> [Exercise]:
Would you return exactly the lines below from the line with "(361, 266) = (427, 367): yellow" through the line with "camera: 95 degrees left, 15 degrees up", both included, and nothing else, leaving out the pictures?

___ Source data ___

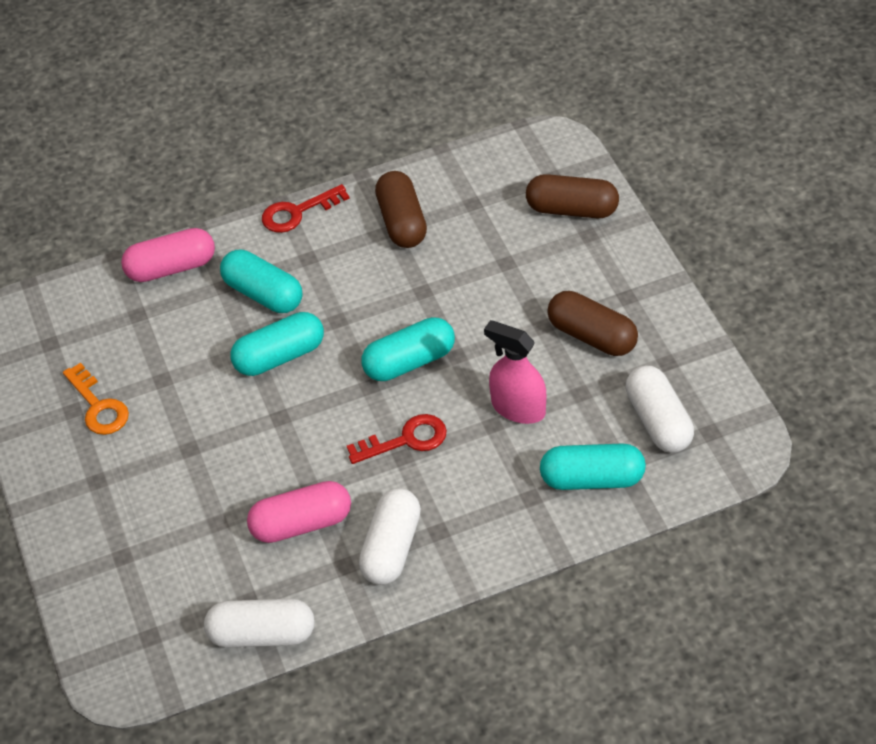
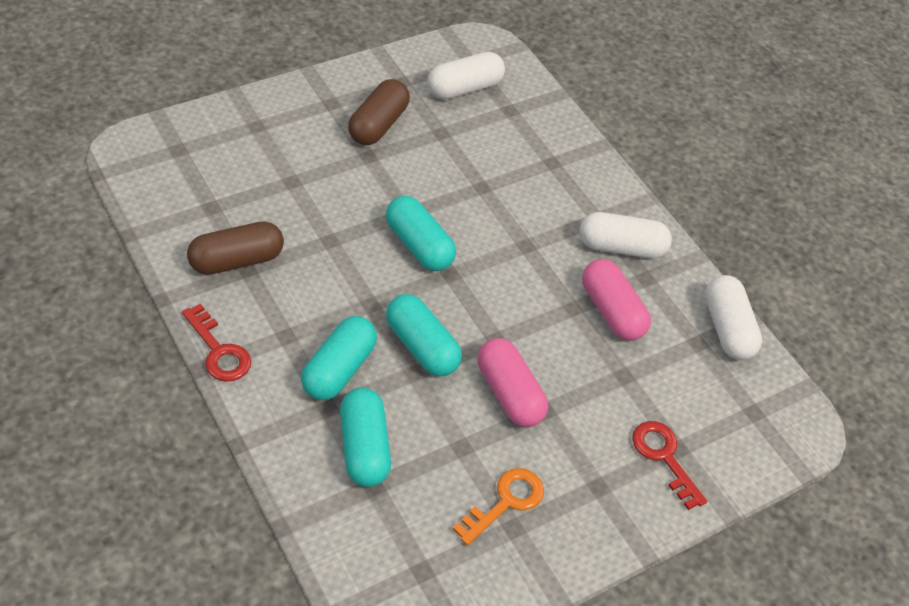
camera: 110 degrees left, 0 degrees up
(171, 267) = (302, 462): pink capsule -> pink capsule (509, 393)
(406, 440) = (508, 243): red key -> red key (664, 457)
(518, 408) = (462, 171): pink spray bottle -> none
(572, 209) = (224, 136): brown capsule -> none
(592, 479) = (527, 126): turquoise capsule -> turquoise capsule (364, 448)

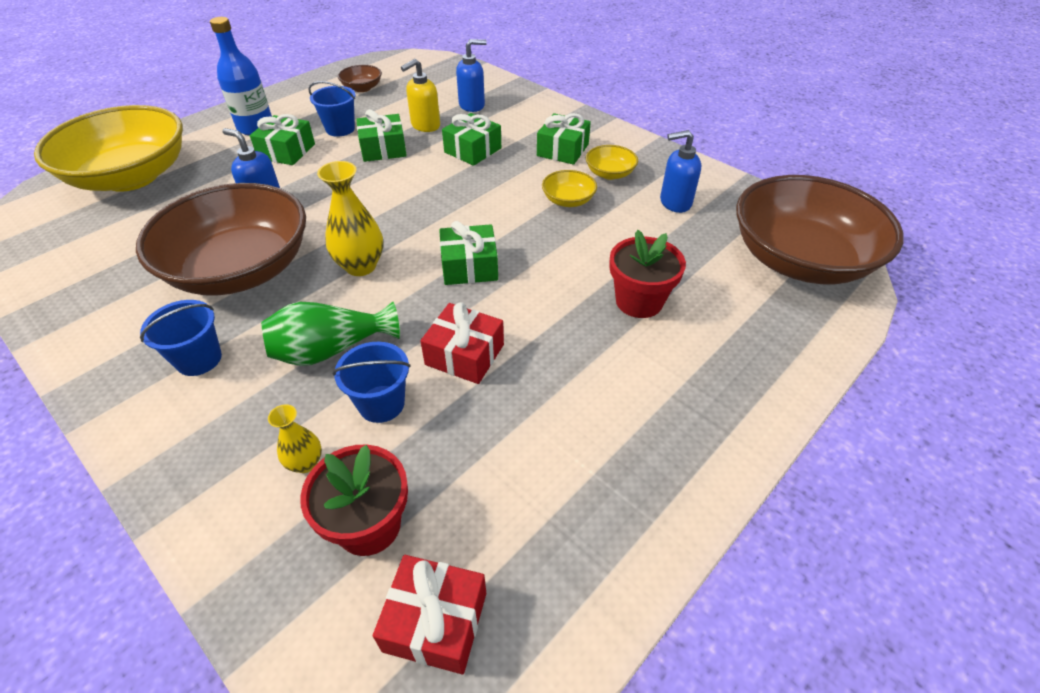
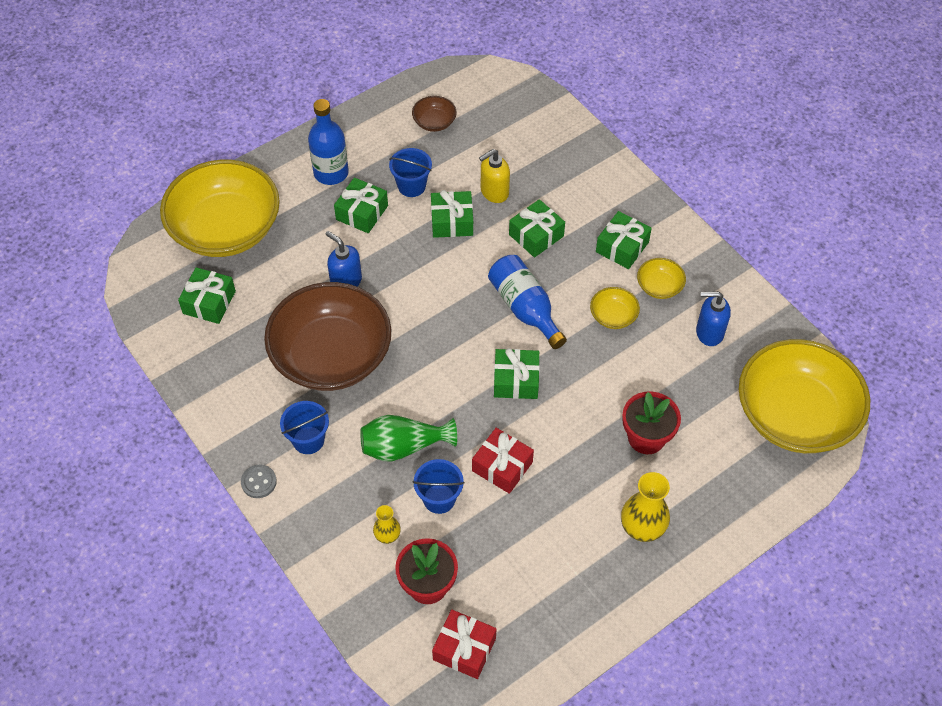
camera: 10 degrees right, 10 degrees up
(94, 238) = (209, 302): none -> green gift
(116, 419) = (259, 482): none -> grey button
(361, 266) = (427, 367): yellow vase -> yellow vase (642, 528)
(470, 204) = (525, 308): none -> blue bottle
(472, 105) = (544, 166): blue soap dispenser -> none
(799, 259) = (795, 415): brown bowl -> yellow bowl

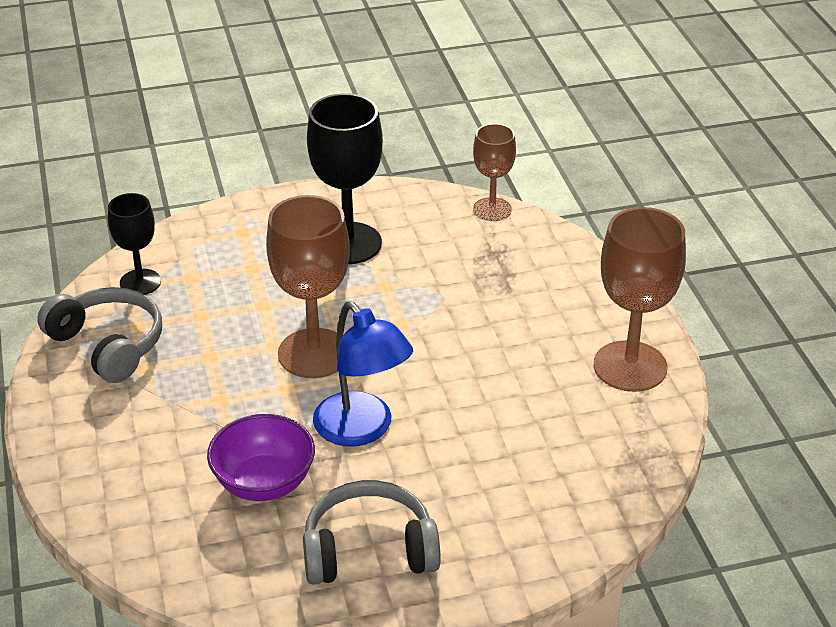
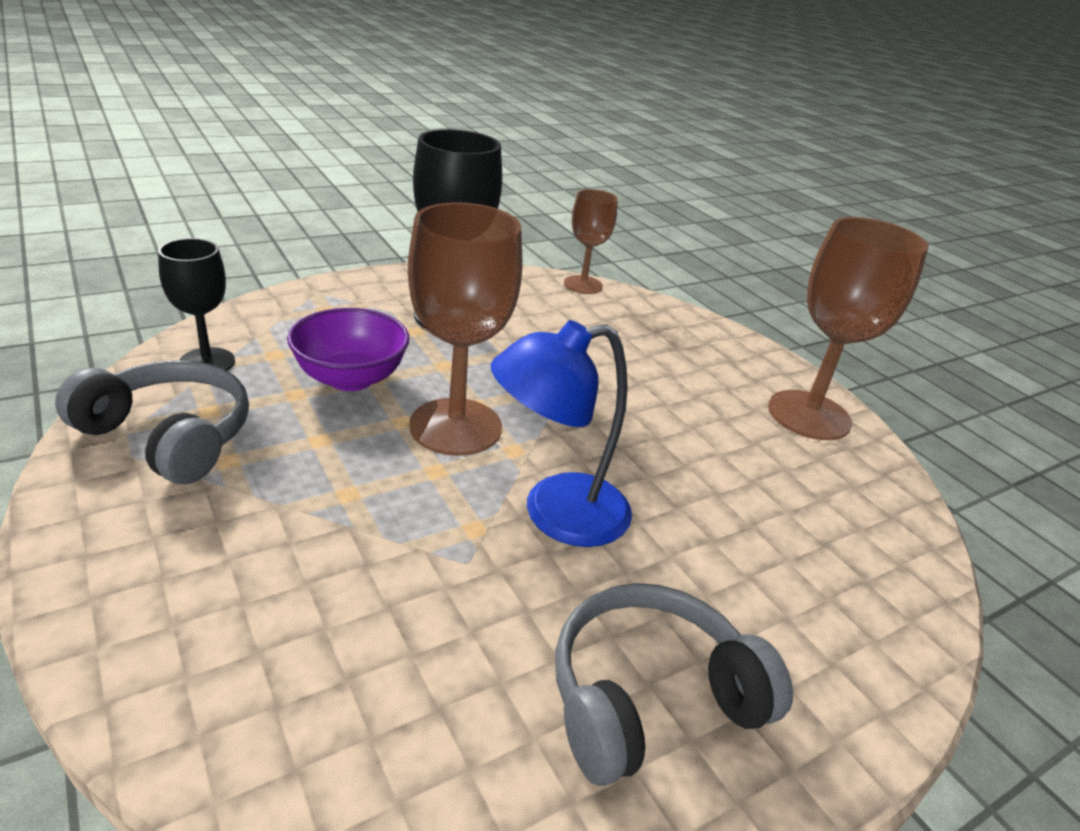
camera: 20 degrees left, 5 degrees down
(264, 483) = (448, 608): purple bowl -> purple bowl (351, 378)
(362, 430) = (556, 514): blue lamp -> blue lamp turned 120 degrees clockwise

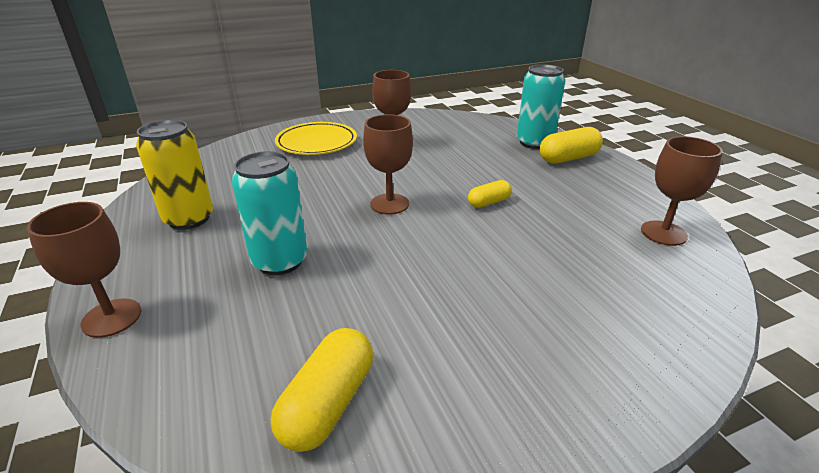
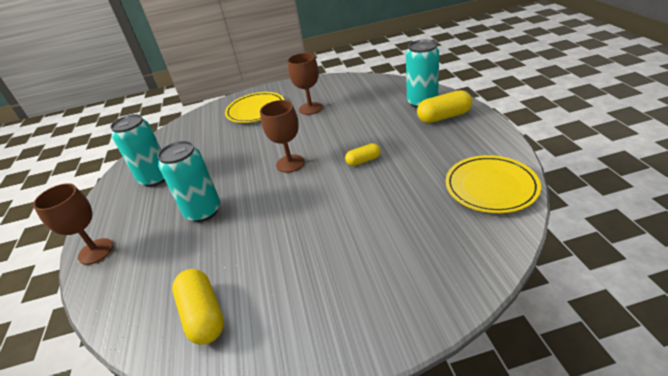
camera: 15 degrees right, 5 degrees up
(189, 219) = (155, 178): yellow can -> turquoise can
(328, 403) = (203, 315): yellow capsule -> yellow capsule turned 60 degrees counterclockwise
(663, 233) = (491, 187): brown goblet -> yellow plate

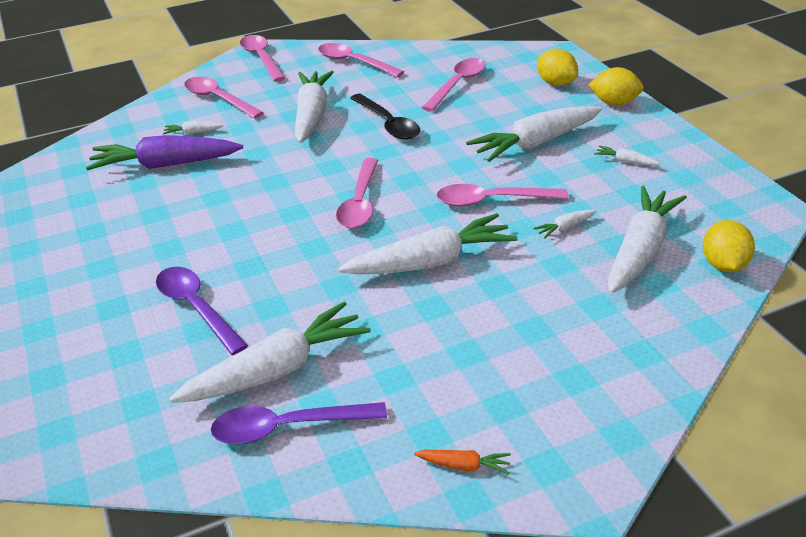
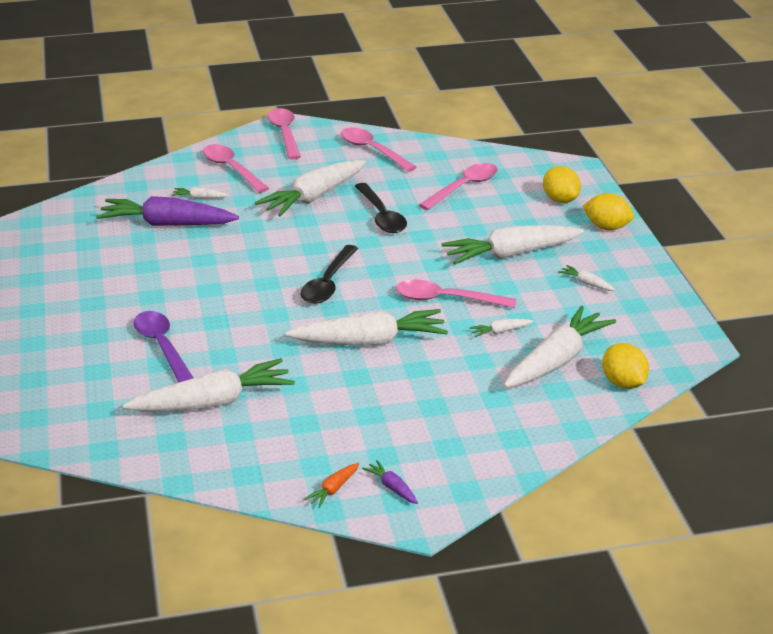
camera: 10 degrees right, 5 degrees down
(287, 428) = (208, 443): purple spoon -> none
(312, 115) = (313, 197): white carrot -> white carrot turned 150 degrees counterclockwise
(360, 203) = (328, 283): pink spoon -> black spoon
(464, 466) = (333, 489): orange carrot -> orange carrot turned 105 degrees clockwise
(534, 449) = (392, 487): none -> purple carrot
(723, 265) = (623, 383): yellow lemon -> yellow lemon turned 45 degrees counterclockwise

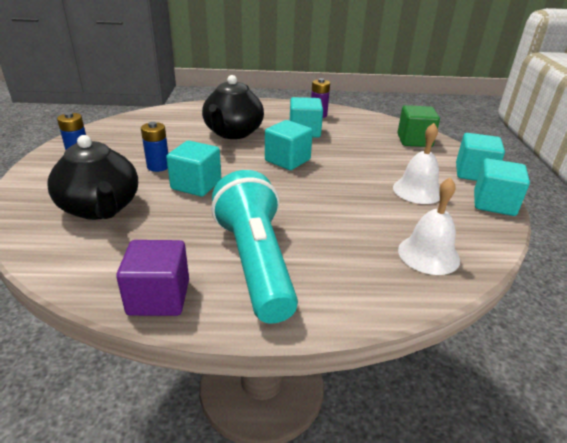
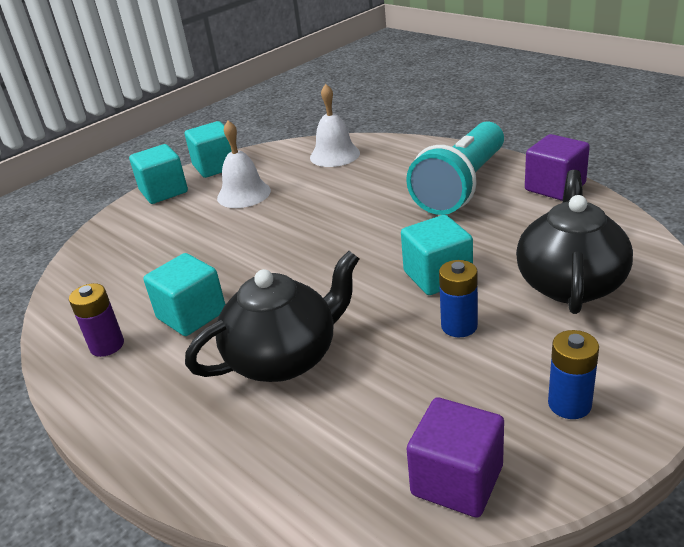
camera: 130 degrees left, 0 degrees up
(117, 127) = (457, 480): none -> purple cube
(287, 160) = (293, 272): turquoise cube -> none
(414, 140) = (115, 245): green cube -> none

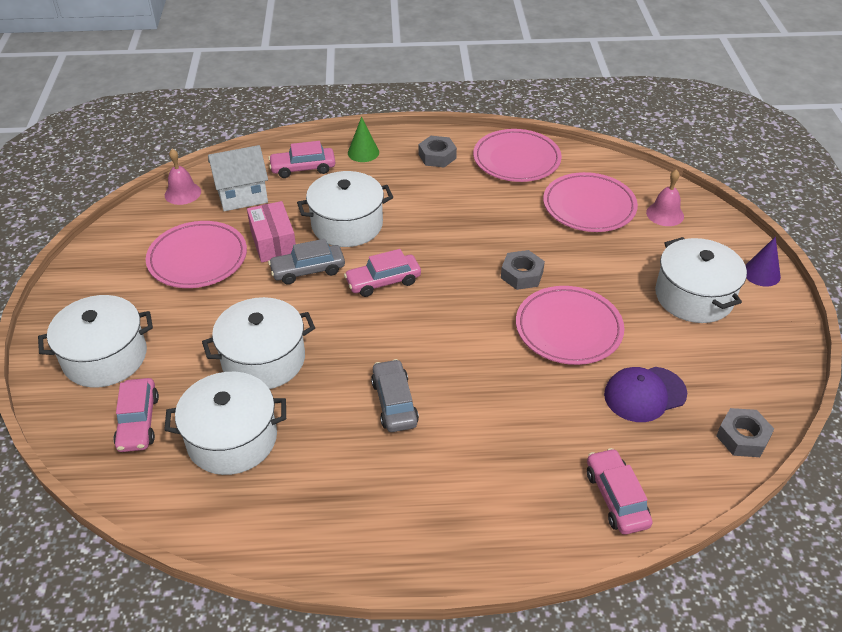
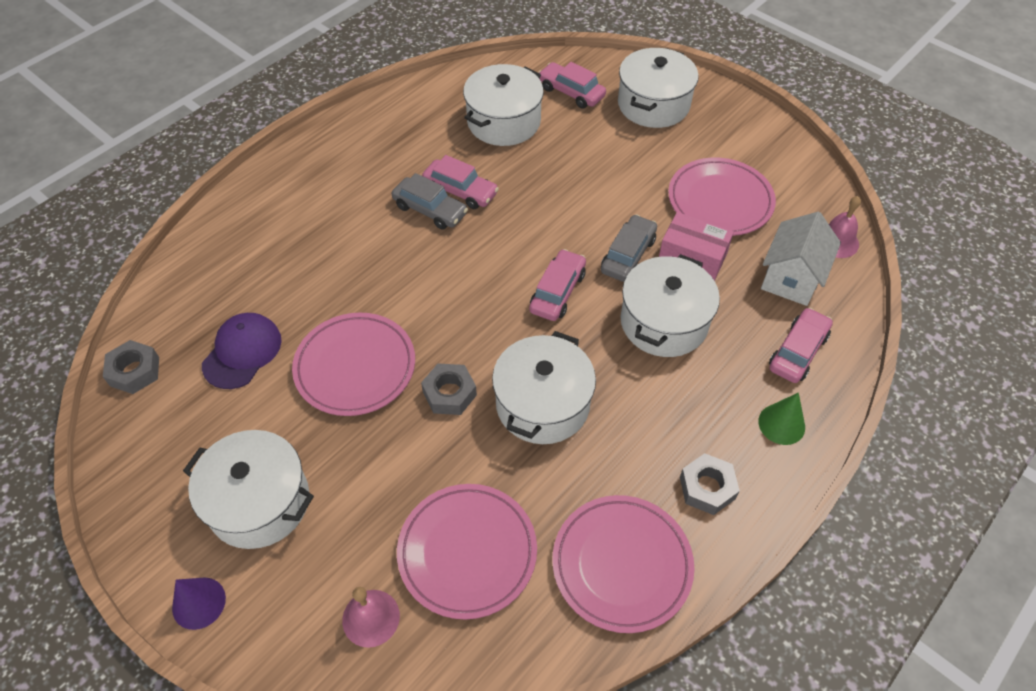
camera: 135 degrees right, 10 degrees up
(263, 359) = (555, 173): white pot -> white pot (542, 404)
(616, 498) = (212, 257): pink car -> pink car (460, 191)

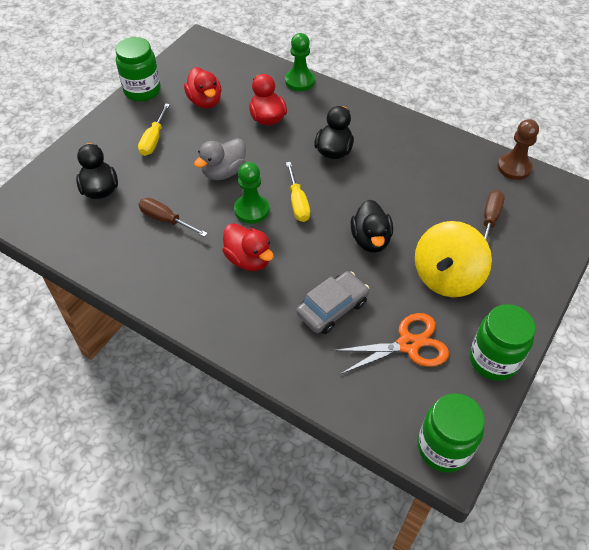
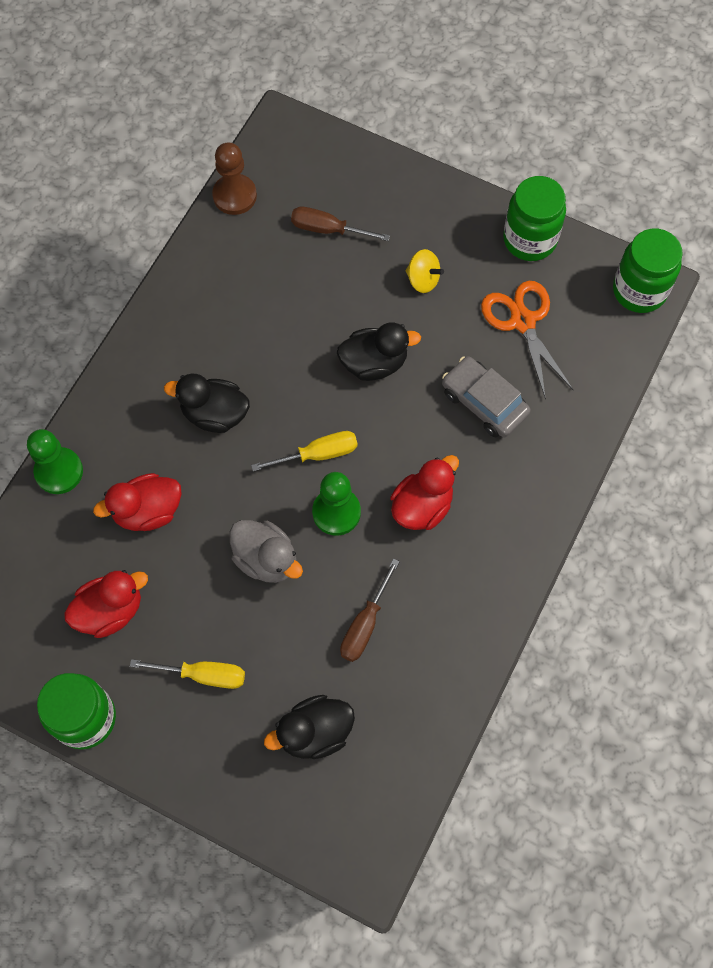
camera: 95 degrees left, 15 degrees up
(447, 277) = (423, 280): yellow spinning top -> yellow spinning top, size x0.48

___

> [Solution]:
(361, 266) = (427, 367): yellow vase -> yellow vase (642, 528)
(470, 204) = (525, 308): none -> blue bottle
(472, 105) = (544, 166): blue soap dispenser -> none
(799, 259) = (795, 415): brown bowl -> yellow bowl

camera: 20 degrees left, 5 degrees down
(264, 483) = (448, 608): purple bowl -> purple bowl (351, 378)
(362, 430) = (556, 514): blue lamp -> blue lamp turned 120 degrees clockwise

camera: 15 degrees right, 5 degrees up
(189, 219) = (155, 178): yellow can -> turquoise can
(328, 403) = (203, 315): yellow capsule -> yellow capsule turned 60 degrees counterclockwise
(663, 233) = (491, 187): brown goblet -> yellow plate

camera: 10 degrees right, 5 degrees down
(287, 428) = (208, 443): purple spoon -> none
(312, 115) = (313, 197): white carrot -> white carrot turned 150 degrees counterclockwise
(360, 203) = (328, 283): pink spoon -> black spoon
(464, 466) = (333, 489): orange carrot -> orange carrot turned 105 degrees clockwise
(534, 449) = (392, 487): none -> purple carrot
(723, 265) = (623, 383): yellow lemon -> yellow lemon turned 45 degrees counterclockwise

camera: 130 degrees left, 0 degrees up
(117, 127) = (457, 480): none -> purple cube
(287, 160) = (293, 272): turquoise cube -> none
(414, 140) = (115, 245): green cube -> none

camera: 135 degrees right, 10 degrees up
(263, 359) = (555, 173): white pot -> white pot (542, 404)
(616, 498) = (212, 257): pink car -> pink car (460, 191)

camera: 95 degrees left, 15 degrees up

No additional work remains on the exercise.